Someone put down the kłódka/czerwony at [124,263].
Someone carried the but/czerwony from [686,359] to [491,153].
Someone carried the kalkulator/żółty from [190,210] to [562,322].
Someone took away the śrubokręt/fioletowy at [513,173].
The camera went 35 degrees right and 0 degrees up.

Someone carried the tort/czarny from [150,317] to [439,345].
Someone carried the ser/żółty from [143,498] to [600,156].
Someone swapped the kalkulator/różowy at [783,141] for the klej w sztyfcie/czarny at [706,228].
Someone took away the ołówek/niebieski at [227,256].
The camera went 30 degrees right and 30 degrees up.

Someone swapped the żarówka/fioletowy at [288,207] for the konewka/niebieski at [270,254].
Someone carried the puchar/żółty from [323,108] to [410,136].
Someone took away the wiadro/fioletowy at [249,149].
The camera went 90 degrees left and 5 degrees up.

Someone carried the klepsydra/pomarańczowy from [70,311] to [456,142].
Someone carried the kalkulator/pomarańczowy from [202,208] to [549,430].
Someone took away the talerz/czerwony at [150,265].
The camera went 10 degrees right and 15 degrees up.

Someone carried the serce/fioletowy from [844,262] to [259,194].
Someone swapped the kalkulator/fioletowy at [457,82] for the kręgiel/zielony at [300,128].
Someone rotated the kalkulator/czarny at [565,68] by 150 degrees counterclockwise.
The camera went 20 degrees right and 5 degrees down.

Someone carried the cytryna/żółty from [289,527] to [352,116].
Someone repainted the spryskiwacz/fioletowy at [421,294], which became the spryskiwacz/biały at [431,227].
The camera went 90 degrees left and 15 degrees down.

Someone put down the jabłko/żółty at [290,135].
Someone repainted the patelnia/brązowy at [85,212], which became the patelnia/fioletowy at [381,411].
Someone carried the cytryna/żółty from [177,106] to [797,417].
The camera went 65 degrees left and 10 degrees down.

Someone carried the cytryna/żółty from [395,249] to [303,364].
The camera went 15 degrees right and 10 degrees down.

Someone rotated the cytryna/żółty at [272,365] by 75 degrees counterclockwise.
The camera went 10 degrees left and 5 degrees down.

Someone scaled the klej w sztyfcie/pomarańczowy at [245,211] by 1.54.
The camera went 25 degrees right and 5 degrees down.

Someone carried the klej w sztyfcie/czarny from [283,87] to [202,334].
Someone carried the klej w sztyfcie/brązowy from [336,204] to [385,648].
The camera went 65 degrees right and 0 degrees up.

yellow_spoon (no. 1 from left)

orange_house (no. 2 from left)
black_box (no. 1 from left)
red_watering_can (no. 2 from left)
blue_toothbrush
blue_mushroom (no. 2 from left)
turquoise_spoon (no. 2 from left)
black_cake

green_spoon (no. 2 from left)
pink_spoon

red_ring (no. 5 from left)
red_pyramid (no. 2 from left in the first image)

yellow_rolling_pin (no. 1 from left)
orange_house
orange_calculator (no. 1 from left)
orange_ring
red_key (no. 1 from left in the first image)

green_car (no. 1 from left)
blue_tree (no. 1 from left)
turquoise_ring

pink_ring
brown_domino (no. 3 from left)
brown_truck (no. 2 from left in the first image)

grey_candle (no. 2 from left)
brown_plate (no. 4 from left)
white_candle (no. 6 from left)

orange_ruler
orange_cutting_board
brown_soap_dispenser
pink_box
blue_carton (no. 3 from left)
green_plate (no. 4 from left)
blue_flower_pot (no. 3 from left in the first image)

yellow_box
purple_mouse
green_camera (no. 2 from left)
==*==
- _EXERCISE INSTRUCTIONS_:
Restate the listing exactly, starting at its first line and ending at the line where "The camera went 15" occurs; include both and no other lines.

- _YOUR RESPONSE_:
Someone put down the kłódka/czerwony at [124,263].
Someone carried the but/czerwony from [686,359] to [491,153].
Someone carried the kalkulator/żółty from [190,210] to [562,322].
Someone took away the śrubokręt/fioletowy at [513,173].
The camera went 35 degrees right and 0 degrees up.

Someone carried the tort/czarny from [150,317] to [439,345].
Someone carried the ser/żółty from [143,498] to [600,156].
Someone swapped the kalkulator/różowy at [783,141] for the klej w sztyfcie/czarny at [706,228].
Someone took away the ołówek/niebieski at [227,256].
The camera went 30 degrees right and 30 degrees up.

Someone swapped the żarówka/fioletowy at [288,207] for the konewka/niebieski at [270,254].
Someone carried the puchar/żółty from [323,108] to [410,136].
Someone took away the wiadro/fioletowy at [249,149].
The camera went 90 degrees left and 5 degrees up.

Someone carried the klepsydra/pomarańczowy from [70,311] to [456,142].
Someone carried the kalkulator/pomarańczowy from [202,208] to [549,430].
Someone took away the talerz/czerwony at [150,265].
The camera went 10 degrees right and 15 degrees up.

Someone carried the serce/fioletowy from [844,262] to [259,194].
Someone swapped the kalkulator/fioletowy at [457,82] for the kręgiel/zielony at [300,128].
Someone rotated the kalkulator/czarny at [565,68] by 150 degrees counterclockwise.
The camera went 20 degrees right and 5 degrees down.

Someone carried the cytryna/żółty from [289,527] to [352,116].
Someone repainted the spryskiwacz/fioletowy at [421,294], which became the spryskiwacz/biały at [431,227].
The camera went 90 degrees left and 15 degrees down.

Someone put down the jabłko/żółty at [290,135].
Someone repainted the patelnia/brązowy at [85,212], which became the patelnia/fioletowy at [381,411].
Someone carried the cytryna/żółty from [177,106] to [797,417].
The camera went 65 degrees left and 10 degrees down.

Someone carried the cytryna/żółty from [395,249] to [303,364].
The camera went 15 degrees right and 10 degrees down.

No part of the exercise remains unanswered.